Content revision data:
=== Section Start ===

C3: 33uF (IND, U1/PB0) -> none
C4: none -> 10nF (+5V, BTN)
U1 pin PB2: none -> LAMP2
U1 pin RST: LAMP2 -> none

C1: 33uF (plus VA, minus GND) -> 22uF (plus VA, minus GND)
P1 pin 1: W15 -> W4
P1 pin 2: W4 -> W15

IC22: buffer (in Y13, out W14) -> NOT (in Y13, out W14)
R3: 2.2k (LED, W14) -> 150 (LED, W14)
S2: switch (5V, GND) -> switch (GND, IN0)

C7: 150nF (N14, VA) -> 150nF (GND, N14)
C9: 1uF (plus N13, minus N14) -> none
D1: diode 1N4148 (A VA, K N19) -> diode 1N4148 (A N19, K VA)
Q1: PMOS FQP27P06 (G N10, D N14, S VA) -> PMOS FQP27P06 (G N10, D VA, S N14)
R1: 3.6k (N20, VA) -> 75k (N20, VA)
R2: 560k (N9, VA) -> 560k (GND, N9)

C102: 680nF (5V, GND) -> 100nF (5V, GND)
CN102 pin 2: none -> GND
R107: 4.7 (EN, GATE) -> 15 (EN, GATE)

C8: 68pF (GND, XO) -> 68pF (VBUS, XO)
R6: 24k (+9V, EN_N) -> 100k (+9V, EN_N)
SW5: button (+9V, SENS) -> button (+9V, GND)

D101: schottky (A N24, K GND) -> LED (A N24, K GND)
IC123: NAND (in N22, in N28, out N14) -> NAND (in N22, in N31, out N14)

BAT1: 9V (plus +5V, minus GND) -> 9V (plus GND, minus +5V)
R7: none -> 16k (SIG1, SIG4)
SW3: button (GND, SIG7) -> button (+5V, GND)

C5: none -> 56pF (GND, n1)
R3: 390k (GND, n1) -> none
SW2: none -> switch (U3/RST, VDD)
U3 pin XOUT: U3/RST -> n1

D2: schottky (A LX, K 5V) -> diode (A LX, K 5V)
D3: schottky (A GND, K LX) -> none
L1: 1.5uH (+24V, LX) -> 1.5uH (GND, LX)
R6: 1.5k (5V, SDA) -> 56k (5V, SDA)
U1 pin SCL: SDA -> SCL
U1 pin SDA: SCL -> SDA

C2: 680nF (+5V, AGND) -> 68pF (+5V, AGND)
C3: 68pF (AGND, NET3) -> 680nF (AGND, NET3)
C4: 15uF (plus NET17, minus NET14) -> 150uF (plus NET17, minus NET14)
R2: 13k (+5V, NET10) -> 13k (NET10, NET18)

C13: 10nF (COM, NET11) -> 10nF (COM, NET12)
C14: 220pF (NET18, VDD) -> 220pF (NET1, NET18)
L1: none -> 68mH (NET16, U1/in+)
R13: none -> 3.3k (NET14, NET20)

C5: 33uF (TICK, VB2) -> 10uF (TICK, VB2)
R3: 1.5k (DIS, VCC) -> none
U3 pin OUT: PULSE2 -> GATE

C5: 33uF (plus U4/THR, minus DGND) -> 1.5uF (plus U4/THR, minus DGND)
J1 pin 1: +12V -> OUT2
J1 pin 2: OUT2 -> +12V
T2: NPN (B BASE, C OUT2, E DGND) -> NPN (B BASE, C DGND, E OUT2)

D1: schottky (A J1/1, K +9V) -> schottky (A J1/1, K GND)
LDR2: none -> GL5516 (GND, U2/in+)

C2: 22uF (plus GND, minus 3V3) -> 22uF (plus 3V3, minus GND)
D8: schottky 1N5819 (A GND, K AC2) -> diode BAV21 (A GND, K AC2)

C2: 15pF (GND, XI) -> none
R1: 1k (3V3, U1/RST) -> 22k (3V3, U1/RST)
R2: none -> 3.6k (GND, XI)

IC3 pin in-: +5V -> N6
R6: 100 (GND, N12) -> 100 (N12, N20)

=== Section End ===

_Your instructions_:
Gather up the lines containing the word "switch" from these records and copy them.

_Written response_:
S2: switch (5V, GND) -> switch (GND, IN0)
SW2: none -> switch (U3/RST, VDD)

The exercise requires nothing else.